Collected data

<<<<

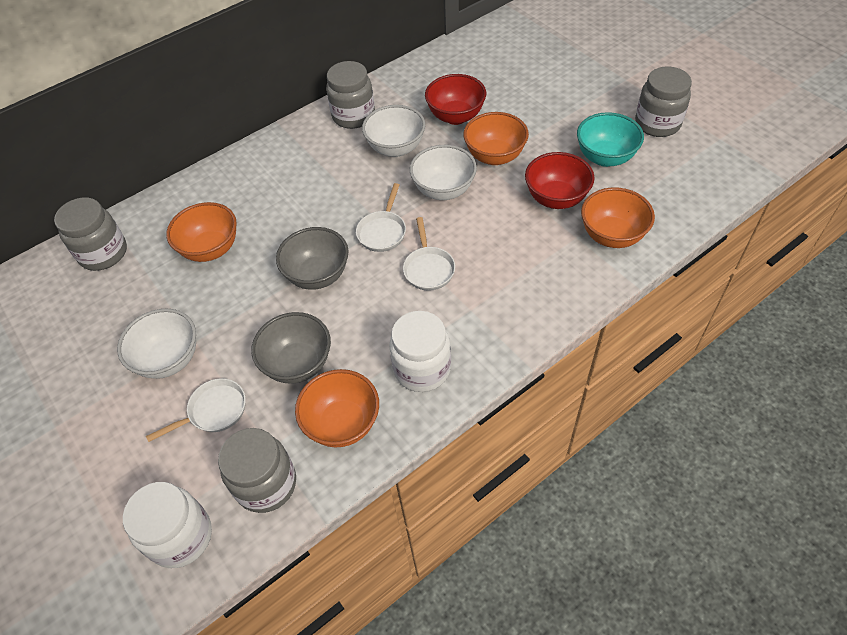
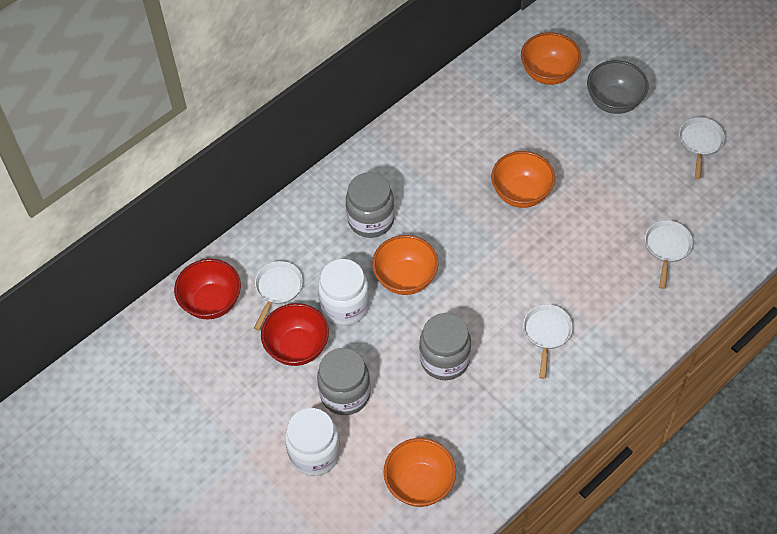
grey bowl: 2 -> 1
grey jar: 4 -> 3
turquoise bowl: 1 -> 0
white bowl: 3 -> 0
white pan: 3 -> 4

>>>>

- _PROBLEM_
Looking over the records, find each line with the word "bowl" and copy it.

- _COMPLETED TASK_
grey bowl: 2 -> 1
turquoise bowl: 1 -> 0
white bowl: 3 -> 0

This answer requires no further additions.